= Your instructions =
A single figure is the whole answer: the number of lines in the entries that contain "pink".

Dataset entries:
::::

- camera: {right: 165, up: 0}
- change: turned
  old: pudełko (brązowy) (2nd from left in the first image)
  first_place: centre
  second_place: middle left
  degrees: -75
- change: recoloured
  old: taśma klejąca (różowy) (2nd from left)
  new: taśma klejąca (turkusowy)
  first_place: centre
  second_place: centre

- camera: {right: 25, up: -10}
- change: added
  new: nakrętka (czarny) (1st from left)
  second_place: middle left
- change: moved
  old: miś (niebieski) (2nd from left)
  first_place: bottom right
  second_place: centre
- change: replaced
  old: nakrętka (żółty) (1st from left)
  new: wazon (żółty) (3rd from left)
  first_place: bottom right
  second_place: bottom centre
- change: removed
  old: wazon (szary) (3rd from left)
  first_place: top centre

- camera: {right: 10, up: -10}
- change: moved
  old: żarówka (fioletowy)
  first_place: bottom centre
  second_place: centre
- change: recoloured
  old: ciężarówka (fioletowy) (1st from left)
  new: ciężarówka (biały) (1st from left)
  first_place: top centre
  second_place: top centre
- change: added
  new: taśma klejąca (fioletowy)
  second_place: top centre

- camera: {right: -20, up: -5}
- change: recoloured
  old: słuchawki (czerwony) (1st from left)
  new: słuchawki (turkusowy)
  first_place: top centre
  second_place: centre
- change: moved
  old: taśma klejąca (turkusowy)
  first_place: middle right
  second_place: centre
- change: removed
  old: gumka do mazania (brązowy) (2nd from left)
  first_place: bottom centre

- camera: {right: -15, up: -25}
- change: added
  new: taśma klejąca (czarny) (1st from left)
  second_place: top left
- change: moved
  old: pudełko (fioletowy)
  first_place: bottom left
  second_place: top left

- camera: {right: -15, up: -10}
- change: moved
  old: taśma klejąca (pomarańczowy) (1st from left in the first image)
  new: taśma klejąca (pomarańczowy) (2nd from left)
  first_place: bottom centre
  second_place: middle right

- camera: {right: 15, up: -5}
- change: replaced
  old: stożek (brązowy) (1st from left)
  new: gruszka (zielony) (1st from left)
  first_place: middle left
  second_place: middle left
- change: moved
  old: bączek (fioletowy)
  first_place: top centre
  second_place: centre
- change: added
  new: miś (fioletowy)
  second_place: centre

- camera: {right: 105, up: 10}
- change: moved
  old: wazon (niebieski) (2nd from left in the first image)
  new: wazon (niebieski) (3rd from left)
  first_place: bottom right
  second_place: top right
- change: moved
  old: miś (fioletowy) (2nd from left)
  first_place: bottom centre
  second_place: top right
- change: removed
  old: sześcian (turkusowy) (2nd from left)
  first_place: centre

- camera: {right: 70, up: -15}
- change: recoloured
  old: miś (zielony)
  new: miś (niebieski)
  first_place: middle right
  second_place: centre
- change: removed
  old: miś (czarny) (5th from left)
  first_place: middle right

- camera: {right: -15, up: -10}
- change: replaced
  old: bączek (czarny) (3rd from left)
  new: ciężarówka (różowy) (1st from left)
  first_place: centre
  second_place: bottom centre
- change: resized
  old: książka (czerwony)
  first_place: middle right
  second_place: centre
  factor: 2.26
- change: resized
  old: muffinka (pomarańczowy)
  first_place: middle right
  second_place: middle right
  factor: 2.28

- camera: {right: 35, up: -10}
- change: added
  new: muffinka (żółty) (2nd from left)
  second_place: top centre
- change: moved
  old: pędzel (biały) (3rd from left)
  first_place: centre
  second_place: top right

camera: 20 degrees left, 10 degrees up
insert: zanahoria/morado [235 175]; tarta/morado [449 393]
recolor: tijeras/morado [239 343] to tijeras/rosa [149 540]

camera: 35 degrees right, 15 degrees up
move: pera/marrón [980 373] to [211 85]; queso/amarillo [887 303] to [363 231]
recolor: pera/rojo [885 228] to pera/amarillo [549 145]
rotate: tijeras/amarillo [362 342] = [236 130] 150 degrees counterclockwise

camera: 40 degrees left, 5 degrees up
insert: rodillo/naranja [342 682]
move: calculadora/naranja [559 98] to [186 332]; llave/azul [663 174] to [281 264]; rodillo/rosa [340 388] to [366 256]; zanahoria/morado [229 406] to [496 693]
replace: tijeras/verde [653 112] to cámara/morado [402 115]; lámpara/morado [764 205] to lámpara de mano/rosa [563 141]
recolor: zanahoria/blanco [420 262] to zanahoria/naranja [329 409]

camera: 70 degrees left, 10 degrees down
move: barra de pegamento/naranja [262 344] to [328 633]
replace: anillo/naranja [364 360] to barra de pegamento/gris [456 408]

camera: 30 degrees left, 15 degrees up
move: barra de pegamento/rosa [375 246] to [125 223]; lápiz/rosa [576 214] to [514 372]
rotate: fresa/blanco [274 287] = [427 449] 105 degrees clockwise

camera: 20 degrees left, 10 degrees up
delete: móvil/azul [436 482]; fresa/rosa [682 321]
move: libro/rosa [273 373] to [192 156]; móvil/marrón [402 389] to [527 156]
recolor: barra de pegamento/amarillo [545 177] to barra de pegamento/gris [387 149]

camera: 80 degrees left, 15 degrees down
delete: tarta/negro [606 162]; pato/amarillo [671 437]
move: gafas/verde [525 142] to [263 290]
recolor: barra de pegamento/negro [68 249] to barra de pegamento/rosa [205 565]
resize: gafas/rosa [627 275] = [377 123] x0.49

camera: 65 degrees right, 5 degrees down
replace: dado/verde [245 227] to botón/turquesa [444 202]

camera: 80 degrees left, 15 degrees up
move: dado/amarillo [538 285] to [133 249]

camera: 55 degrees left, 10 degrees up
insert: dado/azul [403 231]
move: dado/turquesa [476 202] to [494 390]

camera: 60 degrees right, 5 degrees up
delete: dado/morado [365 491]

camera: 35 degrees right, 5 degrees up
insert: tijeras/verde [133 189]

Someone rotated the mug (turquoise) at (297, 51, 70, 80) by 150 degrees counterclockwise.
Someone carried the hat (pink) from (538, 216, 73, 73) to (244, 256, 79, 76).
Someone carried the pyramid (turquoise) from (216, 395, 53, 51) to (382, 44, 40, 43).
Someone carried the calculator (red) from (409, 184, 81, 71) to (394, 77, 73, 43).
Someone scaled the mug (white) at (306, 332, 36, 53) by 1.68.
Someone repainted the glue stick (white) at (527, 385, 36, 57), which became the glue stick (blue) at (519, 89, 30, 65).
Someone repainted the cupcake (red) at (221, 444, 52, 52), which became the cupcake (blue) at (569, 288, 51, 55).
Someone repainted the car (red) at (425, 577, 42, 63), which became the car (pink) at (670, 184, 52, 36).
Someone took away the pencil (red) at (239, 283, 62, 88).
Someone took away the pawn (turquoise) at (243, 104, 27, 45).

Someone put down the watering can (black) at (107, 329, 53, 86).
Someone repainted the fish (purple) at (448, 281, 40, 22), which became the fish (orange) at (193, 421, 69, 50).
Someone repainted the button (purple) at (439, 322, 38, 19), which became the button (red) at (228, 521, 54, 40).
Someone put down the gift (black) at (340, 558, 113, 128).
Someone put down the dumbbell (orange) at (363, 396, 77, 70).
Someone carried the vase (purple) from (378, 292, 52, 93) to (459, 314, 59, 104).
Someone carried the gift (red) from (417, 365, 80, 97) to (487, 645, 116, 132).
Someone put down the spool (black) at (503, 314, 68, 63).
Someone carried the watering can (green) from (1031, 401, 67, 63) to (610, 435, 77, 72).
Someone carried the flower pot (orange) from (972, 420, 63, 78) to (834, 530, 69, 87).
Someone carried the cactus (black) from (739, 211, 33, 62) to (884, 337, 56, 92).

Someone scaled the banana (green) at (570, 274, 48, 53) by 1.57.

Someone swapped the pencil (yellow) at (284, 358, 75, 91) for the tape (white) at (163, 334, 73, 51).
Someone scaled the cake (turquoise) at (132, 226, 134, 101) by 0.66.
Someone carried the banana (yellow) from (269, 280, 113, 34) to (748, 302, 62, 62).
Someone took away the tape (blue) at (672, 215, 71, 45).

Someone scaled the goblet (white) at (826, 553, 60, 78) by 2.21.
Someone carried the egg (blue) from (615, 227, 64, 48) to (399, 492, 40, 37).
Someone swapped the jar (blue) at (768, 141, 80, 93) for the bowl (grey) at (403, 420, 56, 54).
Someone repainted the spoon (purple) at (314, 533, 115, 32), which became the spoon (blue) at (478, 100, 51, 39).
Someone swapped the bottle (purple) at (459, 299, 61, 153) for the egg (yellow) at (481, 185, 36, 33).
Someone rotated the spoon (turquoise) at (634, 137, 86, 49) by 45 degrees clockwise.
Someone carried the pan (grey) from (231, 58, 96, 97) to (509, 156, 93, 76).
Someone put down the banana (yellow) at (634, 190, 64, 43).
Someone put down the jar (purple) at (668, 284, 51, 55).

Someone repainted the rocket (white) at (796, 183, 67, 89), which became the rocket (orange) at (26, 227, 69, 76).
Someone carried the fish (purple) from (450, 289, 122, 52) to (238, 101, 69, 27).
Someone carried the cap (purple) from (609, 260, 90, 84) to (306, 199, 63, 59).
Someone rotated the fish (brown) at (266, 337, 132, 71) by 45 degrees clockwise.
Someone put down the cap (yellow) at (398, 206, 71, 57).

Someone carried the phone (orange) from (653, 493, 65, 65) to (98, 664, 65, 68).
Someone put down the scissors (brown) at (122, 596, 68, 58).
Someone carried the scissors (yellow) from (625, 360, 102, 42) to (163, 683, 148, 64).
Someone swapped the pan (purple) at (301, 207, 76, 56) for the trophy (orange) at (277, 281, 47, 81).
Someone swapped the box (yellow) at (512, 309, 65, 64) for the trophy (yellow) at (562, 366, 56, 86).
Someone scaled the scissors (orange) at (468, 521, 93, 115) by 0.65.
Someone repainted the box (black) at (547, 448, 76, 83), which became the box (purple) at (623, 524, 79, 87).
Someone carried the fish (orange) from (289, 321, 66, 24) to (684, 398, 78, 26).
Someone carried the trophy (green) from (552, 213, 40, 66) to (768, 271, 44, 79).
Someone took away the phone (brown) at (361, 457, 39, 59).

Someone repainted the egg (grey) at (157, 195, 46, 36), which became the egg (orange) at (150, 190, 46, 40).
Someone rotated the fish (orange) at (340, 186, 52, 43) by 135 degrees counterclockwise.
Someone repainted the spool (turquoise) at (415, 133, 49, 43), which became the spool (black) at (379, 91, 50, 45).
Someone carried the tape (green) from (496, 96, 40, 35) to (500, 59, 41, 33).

::::

= Written response =
2